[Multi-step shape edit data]
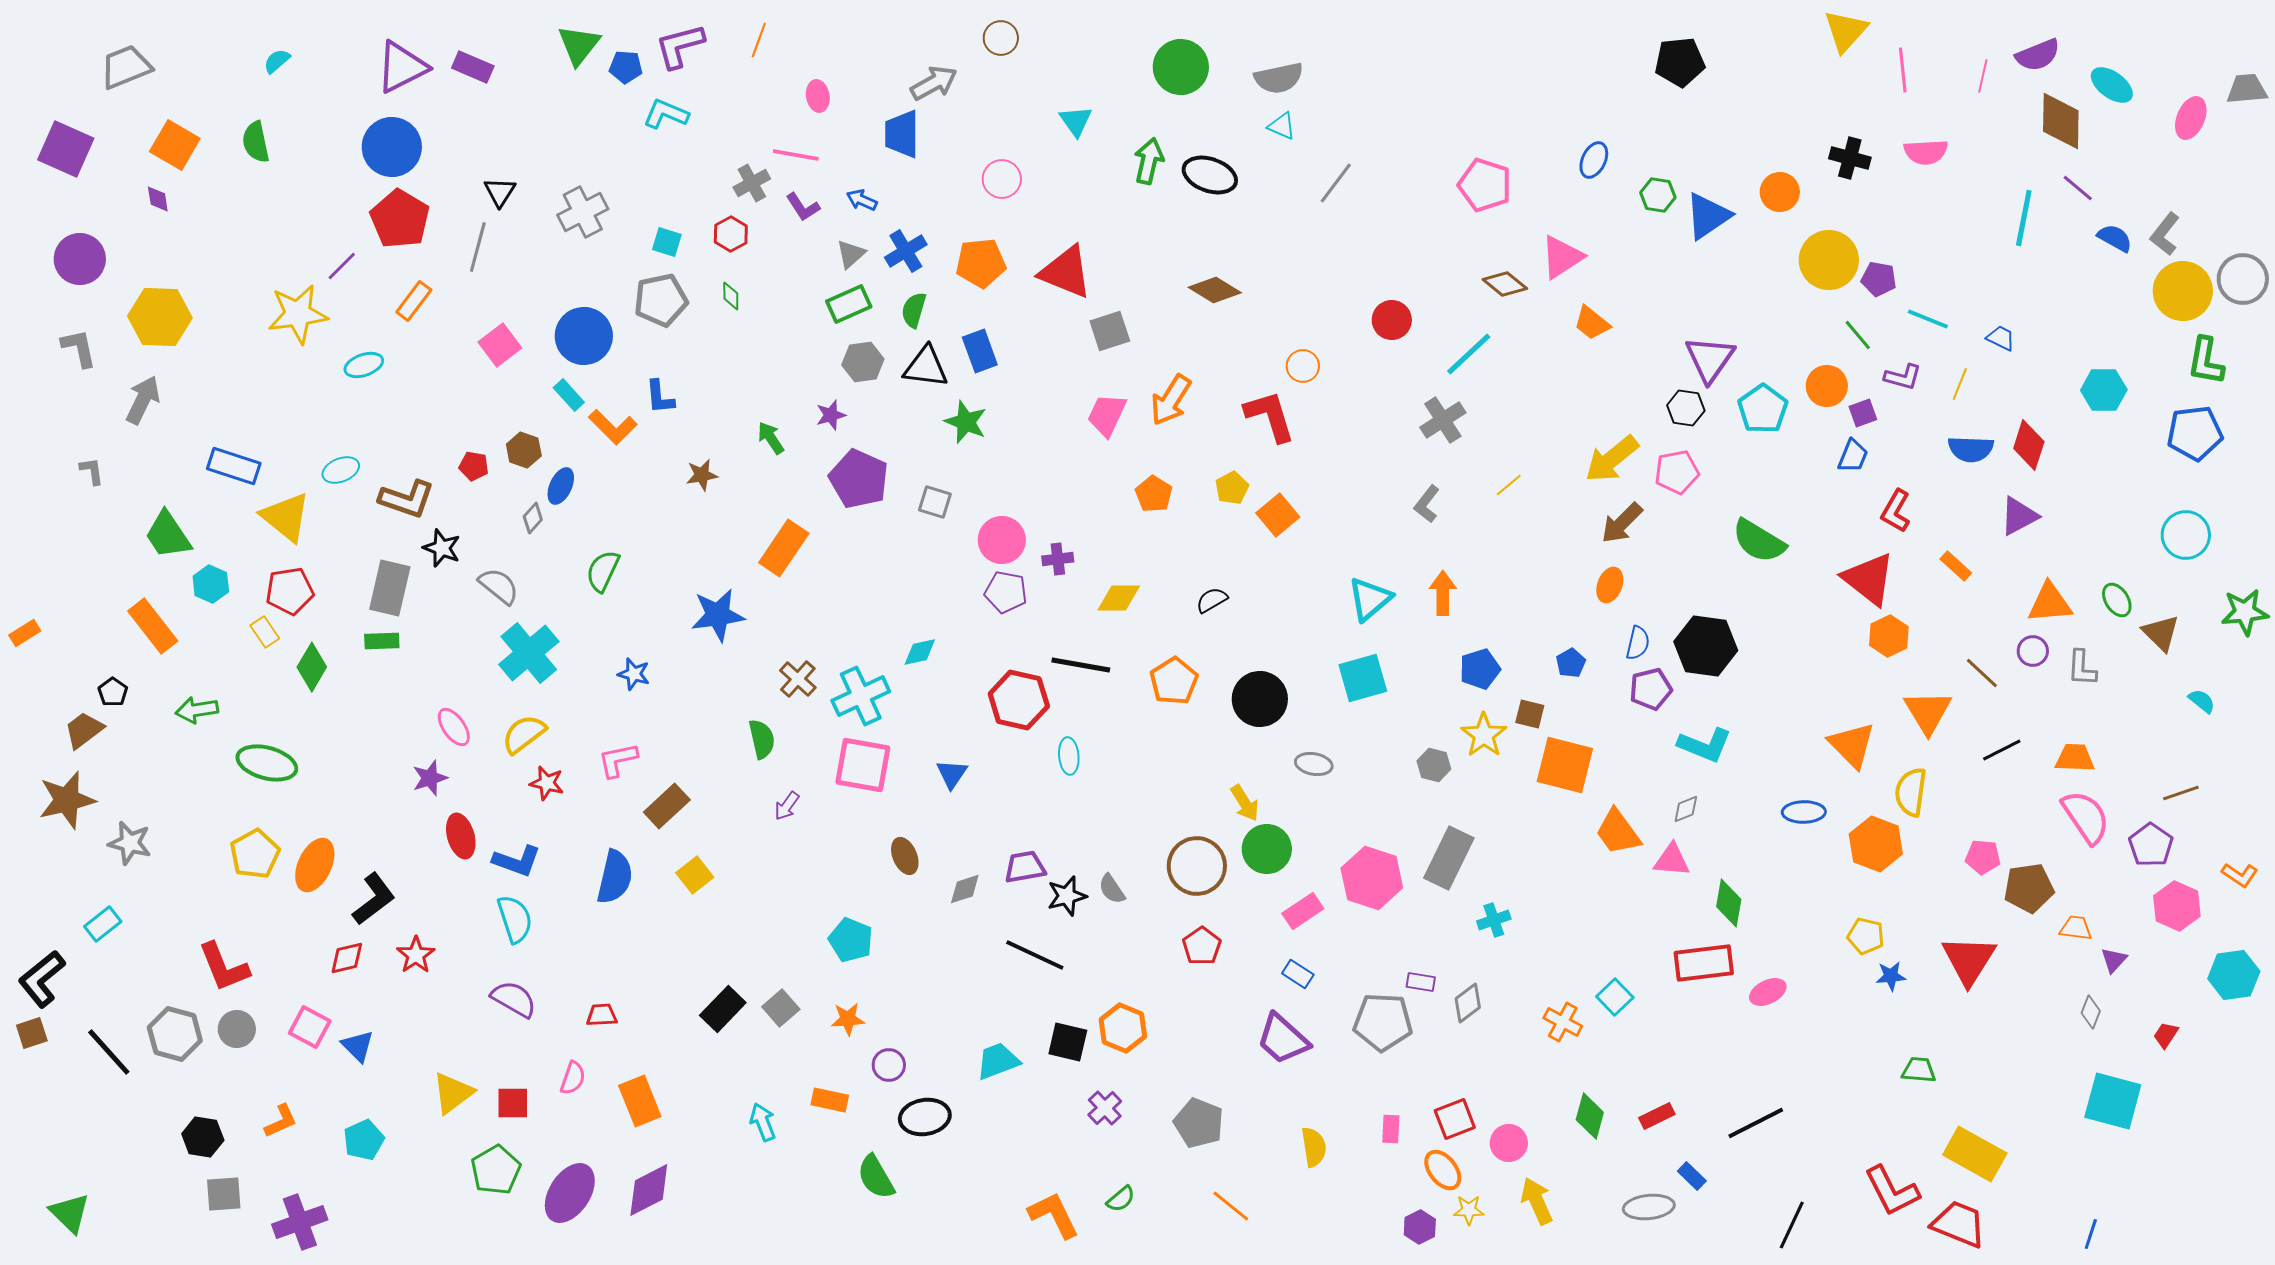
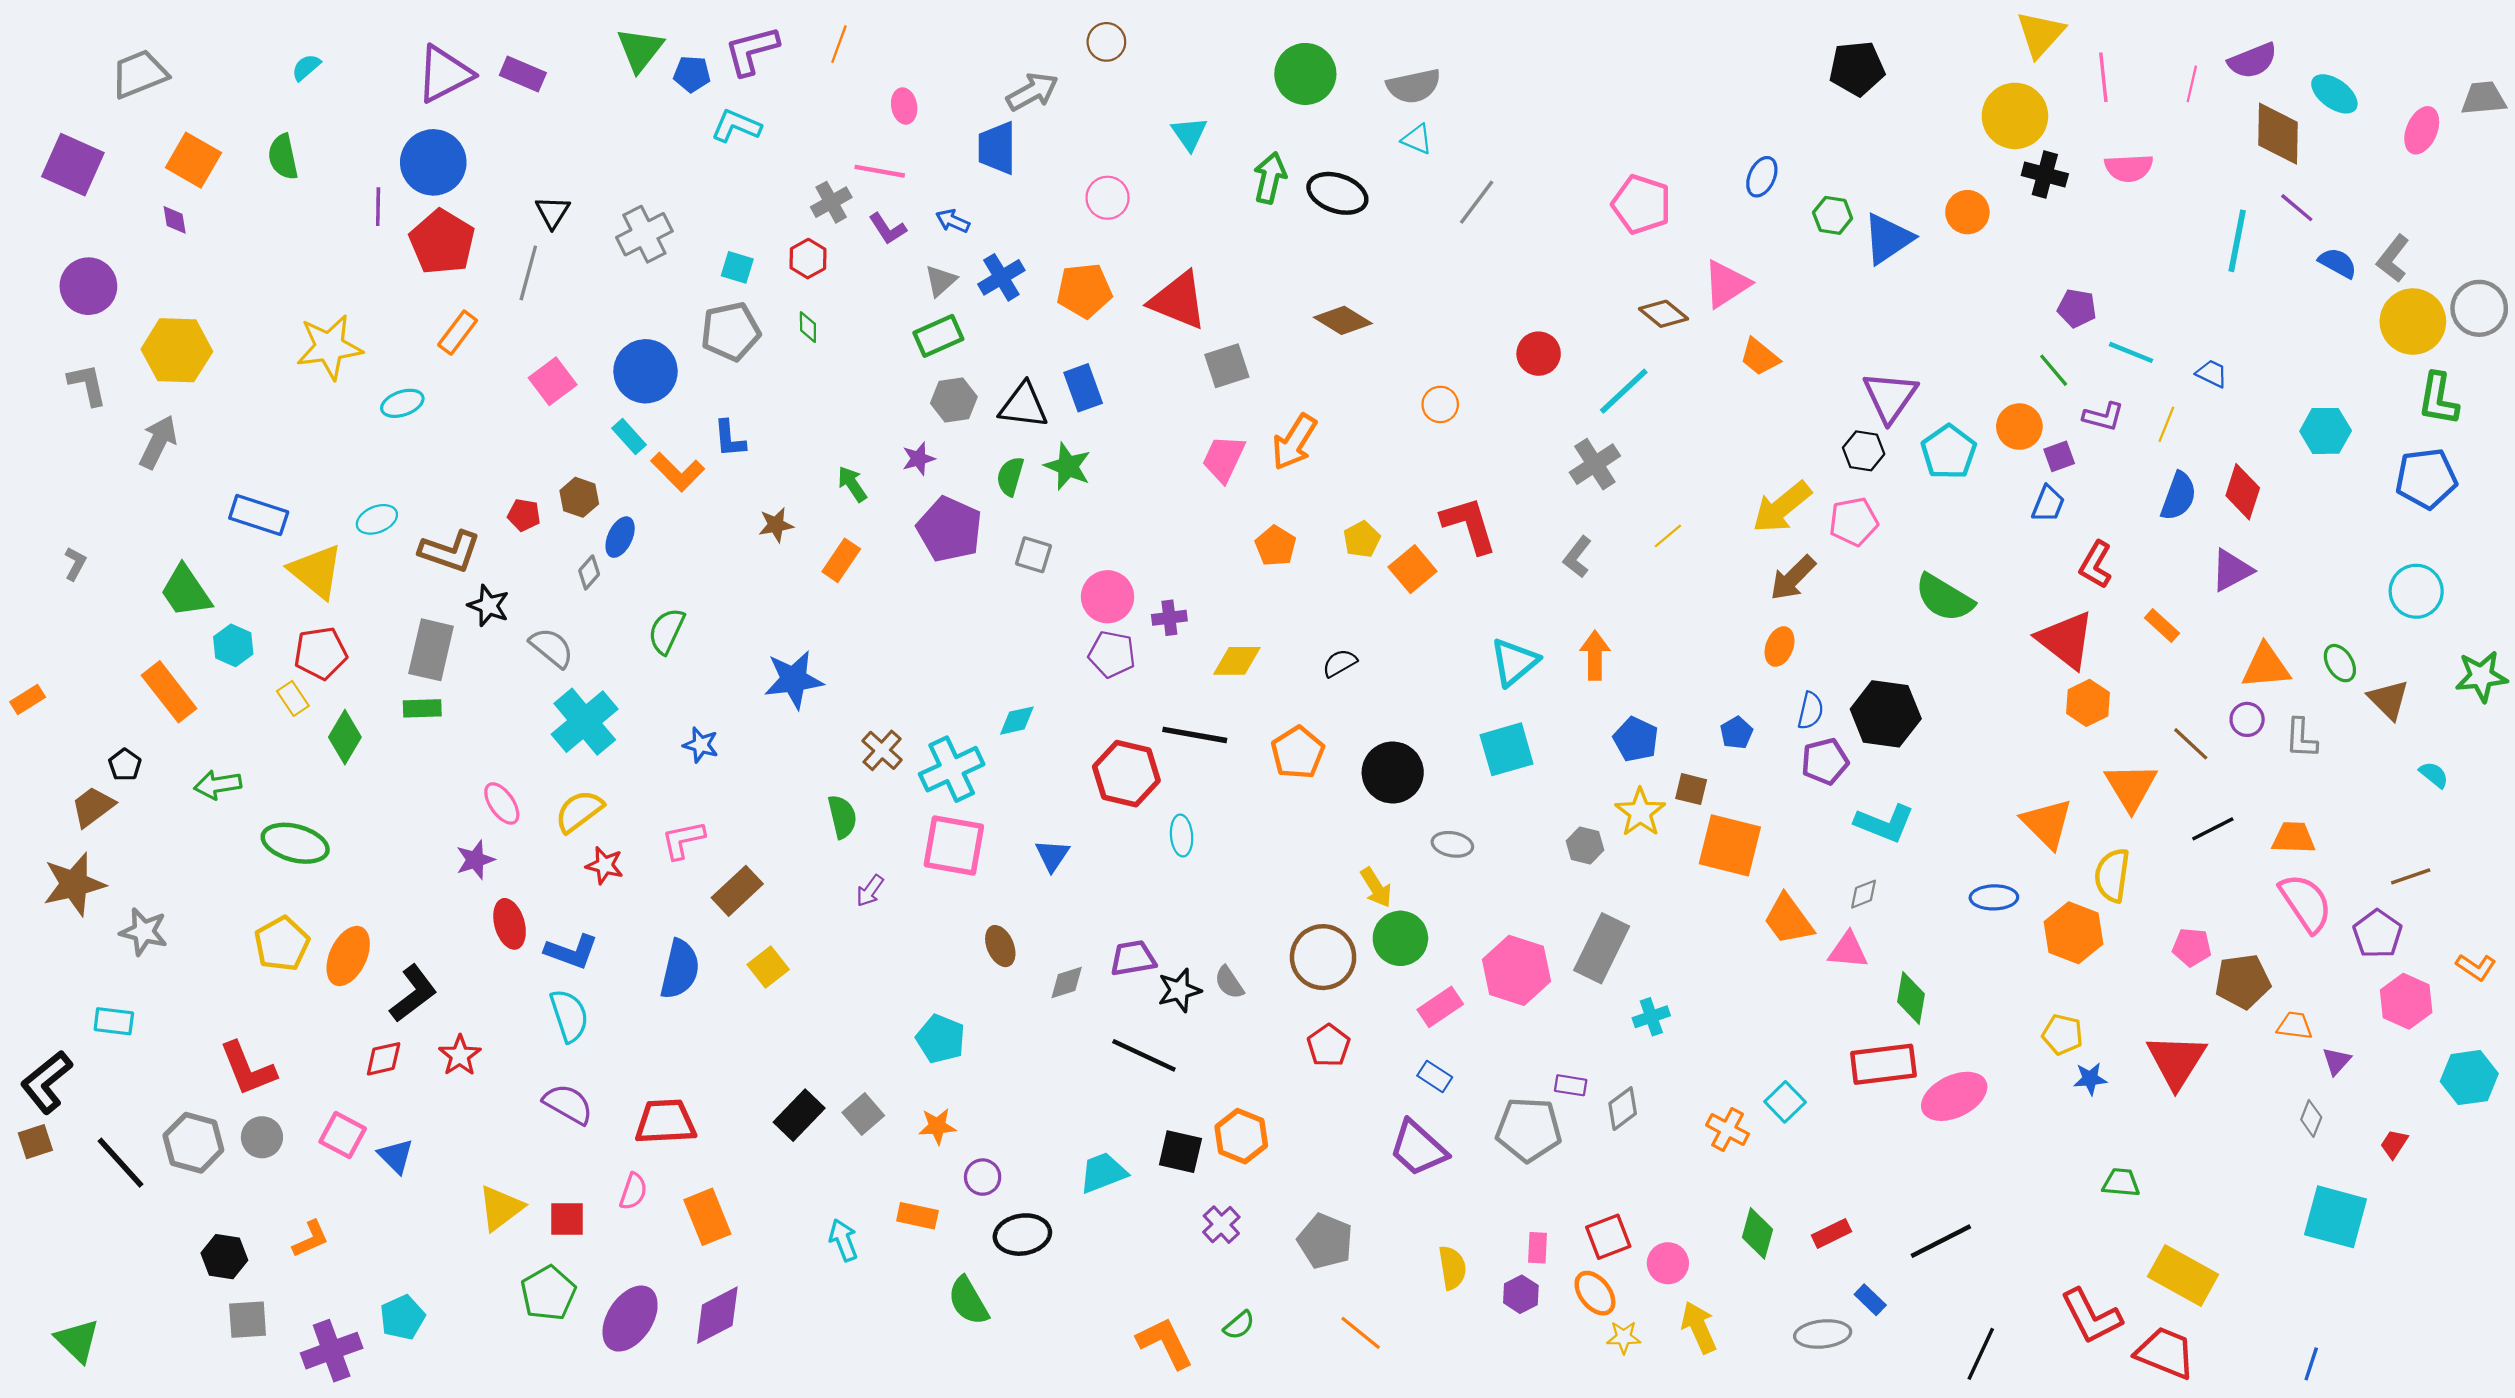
yellow circle: (1829, 260) -> (2015, 116), moved
purple line: (342, 266) -> (378, 207), moved, turned -44
green semicircle: (914, 310) -> (1010, 476), moved
red L-shape: (1270, 416) -> (1469, 525), moved
blue semicircle: (1971, 449) -> (2179, 496), turned -72
gray L-shape: (92, 471) -> (75, 564), moved, turned 36
orange rectangle: (784, 548) -> (841, 560), moved, size x0.7
blue pentagon: (1480, 669) -> (1636, 739), turned -30
cyan rectangle: (103, 924) -> (114, 1021), turned 45
pink ellipse: (1768, 992) -> (1954, 1096), size x1.6
red trapezoid: (602, 1015) -> (665, 1122), size x1.8
cyan pentagon: (364, 1140) -> (402, 1317), moved
purple hexagon: (1420, 1227) -> (1521, 1294), moved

Problem details. Drop the images and copy all the data exactly.

Your response.
yellow circle: (1829, 260) -> (2015, 116), moved
purple line: (342, 266) -> (378, 207), moved, turned -44
green semicircle: (914, 310) -> (1010, 476), moved
red L-shape: (1270, 416) -> (1469, 525), moved
blue semicircle: (1971, 449) -> (2179, 496), turned -72
gray L-shape: (92, 471) -> (75, 564), moved, turned 36
orange rectangle: (784, 548) -> (841, 560), moved, size x0.7
blue pentagon: (1480, 669) -> (1636, 739), turned -30
cyan rectangle: (103, 924) -> (114, 1021), turned 45
pink ellipse: (1768, 992) -> (1954, 1096), size x1.6
red trapezoid: (602, 1015) -> (665, 1122), size x1.8
cyan pentagon: (364, 1140) -> (402, 1317), moved
purple hexagon: (1420, 1227) -> (1521, 1294), moved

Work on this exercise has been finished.